§ Instructions for the task: Copy the following lines word for word.
::: Task material :::
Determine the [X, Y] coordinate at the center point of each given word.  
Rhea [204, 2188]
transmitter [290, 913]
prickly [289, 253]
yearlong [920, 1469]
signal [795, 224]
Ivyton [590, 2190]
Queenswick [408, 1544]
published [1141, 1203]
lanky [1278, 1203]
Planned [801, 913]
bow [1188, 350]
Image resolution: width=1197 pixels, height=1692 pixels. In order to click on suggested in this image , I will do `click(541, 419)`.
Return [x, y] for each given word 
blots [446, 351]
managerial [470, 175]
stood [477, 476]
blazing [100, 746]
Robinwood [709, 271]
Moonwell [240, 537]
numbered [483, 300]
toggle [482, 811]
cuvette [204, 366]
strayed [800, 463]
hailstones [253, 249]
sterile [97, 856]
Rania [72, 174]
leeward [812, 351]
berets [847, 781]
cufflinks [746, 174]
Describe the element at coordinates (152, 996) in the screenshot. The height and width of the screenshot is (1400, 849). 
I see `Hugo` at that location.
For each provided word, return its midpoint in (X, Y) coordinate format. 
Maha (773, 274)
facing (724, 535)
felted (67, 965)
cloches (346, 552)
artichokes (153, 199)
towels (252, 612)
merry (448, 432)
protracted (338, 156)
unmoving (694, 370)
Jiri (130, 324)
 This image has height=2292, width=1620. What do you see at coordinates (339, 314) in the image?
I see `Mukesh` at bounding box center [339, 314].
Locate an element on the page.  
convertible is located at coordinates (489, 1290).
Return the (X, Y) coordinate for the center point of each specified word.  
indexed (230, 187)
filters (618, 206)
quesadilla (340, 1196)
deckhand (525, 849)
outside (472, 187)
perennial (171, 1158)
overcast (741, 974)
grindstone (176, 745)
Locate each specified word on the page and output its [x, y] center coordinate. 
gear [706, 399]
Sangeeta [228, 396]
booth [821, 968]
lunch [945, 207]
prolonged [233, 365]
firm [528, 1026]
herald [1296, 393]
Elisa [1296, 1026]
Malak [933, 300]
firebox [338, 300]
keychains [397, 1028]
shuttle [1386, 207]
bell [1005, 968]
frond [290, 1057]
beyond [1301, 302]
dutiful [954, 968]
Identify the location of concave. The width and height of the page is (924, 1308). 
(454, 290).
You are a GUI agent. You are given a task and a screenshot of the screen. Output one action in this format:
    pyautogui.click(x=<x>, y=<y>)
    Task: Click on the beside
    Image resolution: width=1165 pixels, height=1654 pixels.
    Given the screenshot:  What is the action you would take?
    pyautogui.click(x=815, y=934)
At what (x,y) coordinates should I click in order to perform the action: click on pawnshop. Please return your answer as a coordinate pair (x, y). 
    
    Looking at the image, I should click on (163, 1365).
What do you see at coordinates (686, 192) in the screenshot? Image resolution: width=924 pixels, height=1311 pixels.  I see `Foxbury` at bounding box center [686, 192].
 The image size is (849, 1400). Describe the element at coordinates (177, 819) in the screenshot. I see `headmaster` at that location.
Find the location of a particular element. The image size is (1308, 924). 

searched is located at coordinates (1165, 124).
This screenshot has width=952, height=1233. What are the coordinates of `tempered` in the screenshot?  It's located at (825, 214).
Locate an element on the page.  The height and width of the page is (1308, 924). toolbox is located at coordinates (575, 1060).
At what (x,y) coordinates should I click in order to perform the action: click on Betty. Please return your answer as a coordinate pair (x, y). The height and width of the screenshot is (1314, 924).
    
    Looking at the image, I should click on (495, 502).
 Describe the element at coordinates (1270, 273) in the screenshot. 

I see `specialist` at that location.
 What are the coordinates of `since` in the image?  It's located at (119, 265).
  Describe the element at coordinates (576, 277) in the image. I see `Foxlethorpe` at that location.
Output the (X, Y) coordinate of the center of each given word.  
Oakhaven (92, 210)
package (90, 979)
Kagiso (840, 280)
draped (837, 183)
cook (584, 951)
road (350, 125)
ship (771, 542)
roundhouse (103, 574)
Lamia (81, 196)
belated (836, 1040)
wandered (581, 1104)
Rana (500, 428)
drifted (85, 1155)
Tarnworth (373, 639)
:::
§ Written answer:
Determine the [X, Y] coordinate at the center point of each given word.  
Rhea [204, 2188]
transmitter [290, 913]
prickly [289, 253]
yearlong [920, 1469]
signal [795, 224]
Ivyton [590, 2190]
Queenswick [408, 1544]
published [1141, 1203]
lanky [1278, 1203]
Planned [801, 913]
bow [1188, 350]
Image resolution: width=1197 pixels, height=1692 pixels. In order to click on suggested in this image , I will do `click(541, 419)`.
Return [x, y] for each given word 
blots [446, 351]
managerial [470, 175]
stood [477, 476]
blazing [100, 746]
Robinwood [709, 271]
Moonwell [240, 537]
numbered [483, 300]
toggle [482, 811]
cuvette [204, 366]
strayed [800, 463]
hailstones [253, 249]
sterile [97, 856]
Rania [72, 174]
leeward [812, 351]
berets [847, 781]
cufflinks [746, 174]
Describe the element at coordinates (152, 996) in the screenshot. The height and width of the screenshot is (1400, 849). 
I see `Hugo` at that location.
For each provided word, return its midpoint in (X, Y) coordinate format. 
Maha (773, 274)
facing (724, 535)
felted (67, 965)
cloches (346, 552)
artichokes (153, 199)
towels (252, 612)
merry (448, 432)
protracted (338, 156)
unmoving (694, 370)
Jiri (130, 324)
 This image has height=2292, width=1620. What do you see at coordinates (339, 314) in the image?
I see `Mukesh` at bounding box center [339, 314].
Locate an element on the page.  
convertible is located at coordinates (489, 1290).
Return the (X, Y) coordinate for the center point of each specified word.  
indexed (230, 187)
filters (618, 206)
quesadilla (340, 1196)
deckhand (525, 849)
outside (472, 187)
perennial (171, 1158)
overcast (741, 974)
grindstone (176, 745)
Locate each specified word on the page and output its [x, y] center coordinate. 
gear [706, 399]
Sangeeta [228, 396]
booth [821, 968]
lunch [945, 207]
prolonged [233, 365]
firm [528, 1026]
herald [1296, 393]
Elisa [1296, 1026]
Malak [933, 300]
firebox [338, 300]
keychains [397, 1028]
shuttle [1386, 207]
bell [1005, 968]
frond [290, 1057]
beyond [1301, 302]
dutiful [954, 968]
Identify the location of concave. The width and height of the page is (924, 1308). 
(454, 290).
You are a GUI agent. You are given a task and a screenshot of the screen. Output one action in this format:
    pyautogui.click(x=<x>, y=<y>)
    Task: Click on the beside
    Image resolution: width=1165 pixels, height=1654 pixels.
    Given the screenshot:  What is the action you would take?
    pyautogui.click(x=815, y=934)
At what (x,y) coordinates should I click in order to perform the action: click on pawnshop. Please return your answer as a coordinate pair (x, y). 
    
    Looking at the image, I should click on (163, 1365).
What do you see at coordinates (686, 192) in the screenshot? Image resolution: width=924 pixels, height=1311 pixels.  I see `Foxbury` at bounding box center [686, 192].
 The image size is (849, 1400). Describe the element at coordinates (177, 819) in the screenshot. I see `headmaster` at that location.
Find the location of a particular element. The image size is (1308, 924). 

searched is located at coordinates (1165, 124).
This screenshot has width=952, height=1233. What are the coordinates of `tempered` in the screenshot?  It's located at (825, 214).
Locate an element on the page.  The height and width of the page is (1308, 924). toolbox is located at coordinates (575, 1060).
At what (x,y) coordinates should I click in order to perform the action: click on Betty. Please return your answer as a coordinate pair (x, y). The height and width of the screenshot is (1314, 924).
    
    Looking at the image, I should click on (495, 502).
 Describe the element at coordinates (1270, 273) in the screenshot. 

I see `specialist` at that location.
 What are the coordinates of `since` in the image?  It's located at (119, 265).
  Describe the element at coordinates (576, 277) in the image. I see `Foxlethorpe` at that location.
Output the (X, Y) coordinate of the center of each given word.  
Oakhaven (92, 210)
package (90, 979)
Kagiso (840, 280)
draped (837, 183)
cook (584, 951)
road (350, 125)
ship (771, 542)
roundhouse (103, 574)
Lamia (81, 196)
belated (836, 1040)
wandered (581, 1104)
Rana (500, 428)
drifted (85, 1155)
Tarnworth (373, 639)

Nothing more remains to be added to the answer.